§ EXERCISE BRIEF:
A word-for-word copy of the data is what's wanted; pictures stay out of it.

§ RECORDS SUPPLIED:

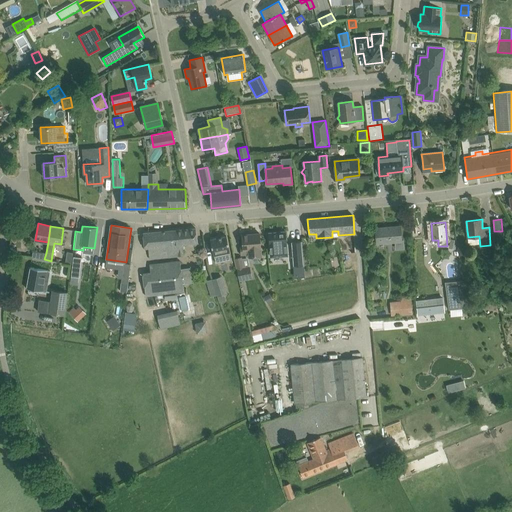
[(375,229),(377,243),(401,241),(400,226),(375,229)]
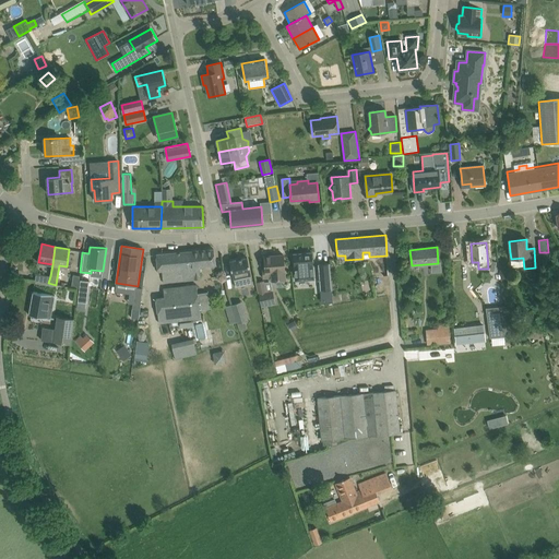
[(213,249),(156,254),(157,272),(162,272),(163,283),(201,278),(200,266),(215,265),(213,249)]
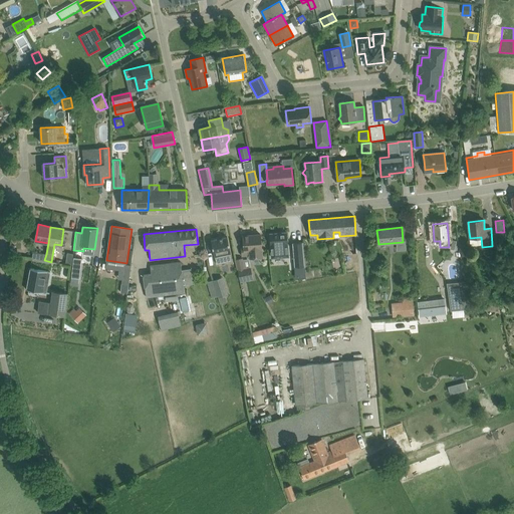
[(287,233),(269,234),(270,245),(271,245),(272,258),(288,256),(287,244),(288,244),(287,233)]
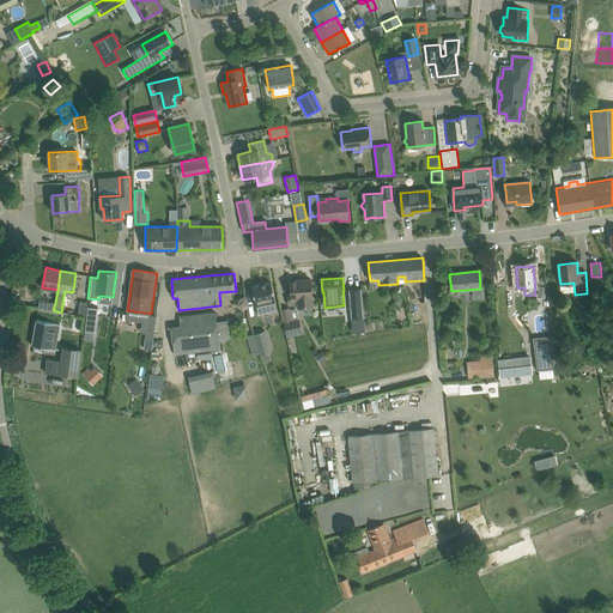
[(291,296),(287,296),(289,305),(298,304),(298,308),(313,307),(310,280),(290,281),(291,296)]
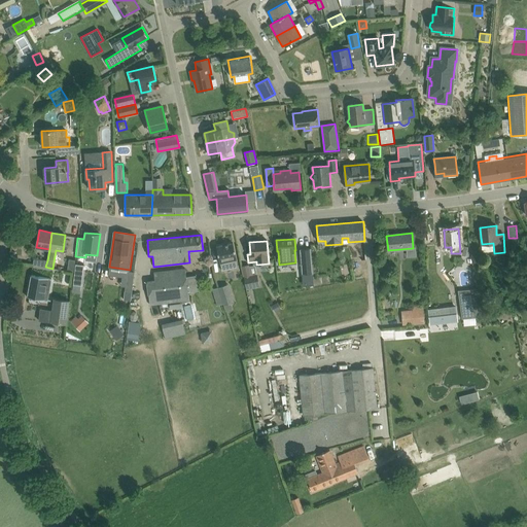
[(233,243),(216,246),(220,264),(221,264),(222,271),(237,268),(236,260),(237,260),(233,243)]
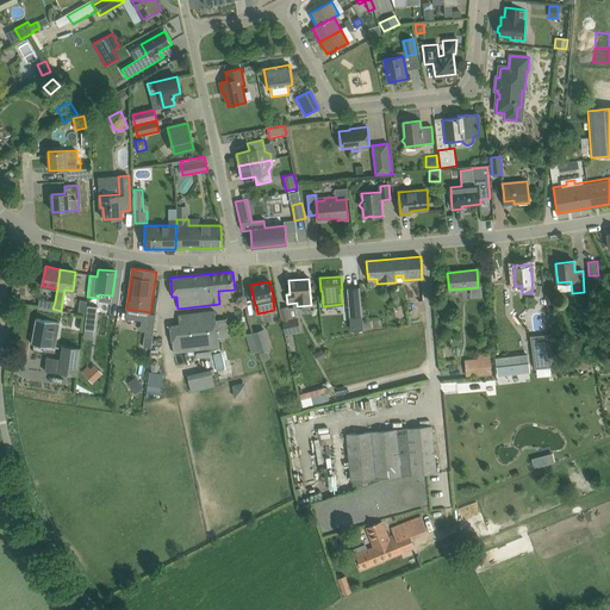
[(543,297),(545,286),(536,285),(535,296),(543,297)]
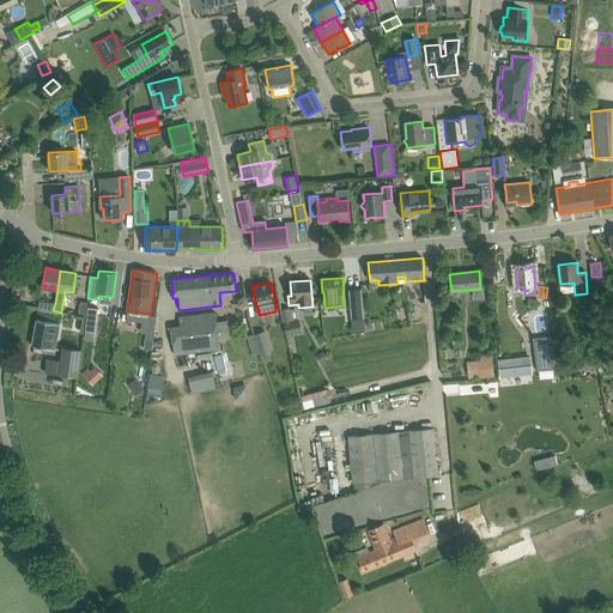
[(360,289),(349,290),(351,319),(364,317),(360,289)]
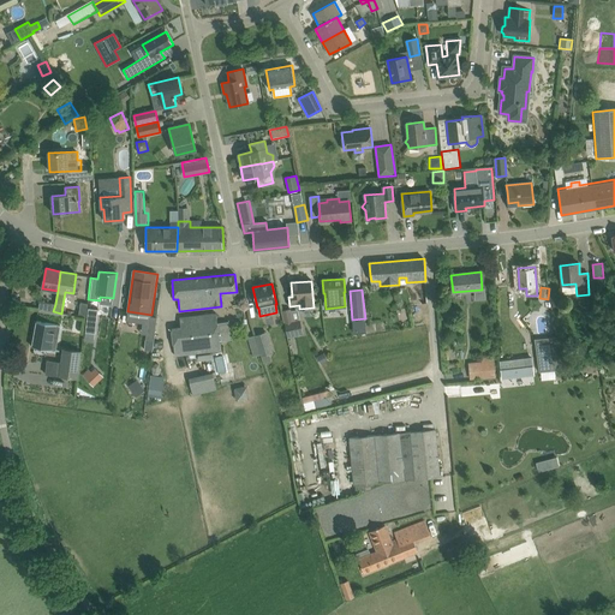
[(40,302),(39,309),(53,311),(55,304),(40,302)]
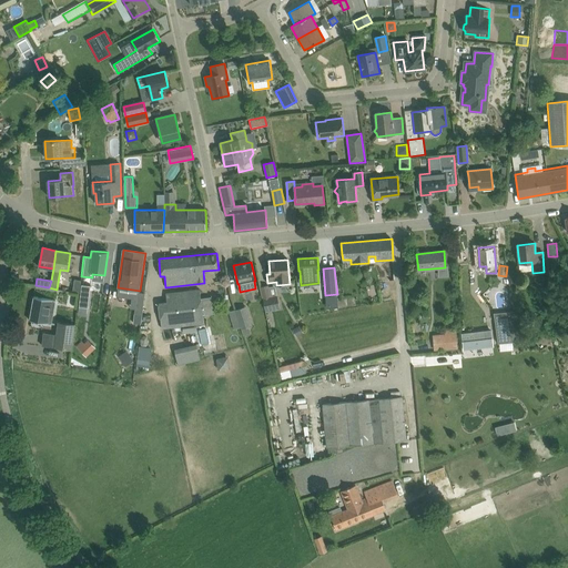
[(90,285),(82,284),(79,306),(88,307),(90,285)]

§ WRITTEN SOLUTION:
[(375,229),(377,243),(401,241),(400,226),(375,229)]
[(213,249),(156,254),(157,272),(162,272),(163,283),(201,278),(200,266),(215,265),(213,249)]
[(287,233),(269,234),(270,245),(271,245),(272,258),(288,256),(287,244),(288,244),(287,233)]
[(291,296),(287,296),(289,305),(298,304),(298,308),(313,307),(310,280),(290,281),(291,296)]
[(233,243),(216,246),(220,264),(221,264),(222,271),(237,268),(236,260),(237,260),(233,243)]
[(543,297),(545,286),(536,285),(535,296),(543,297)]
[(360,289),(349,290),(351,319),(364,317),(360,289)]
[(40,302),(39,309),(53,311),(55,304),(40,302)]
[(90,285),(82,284),(79,306),(88,307),(90,285)]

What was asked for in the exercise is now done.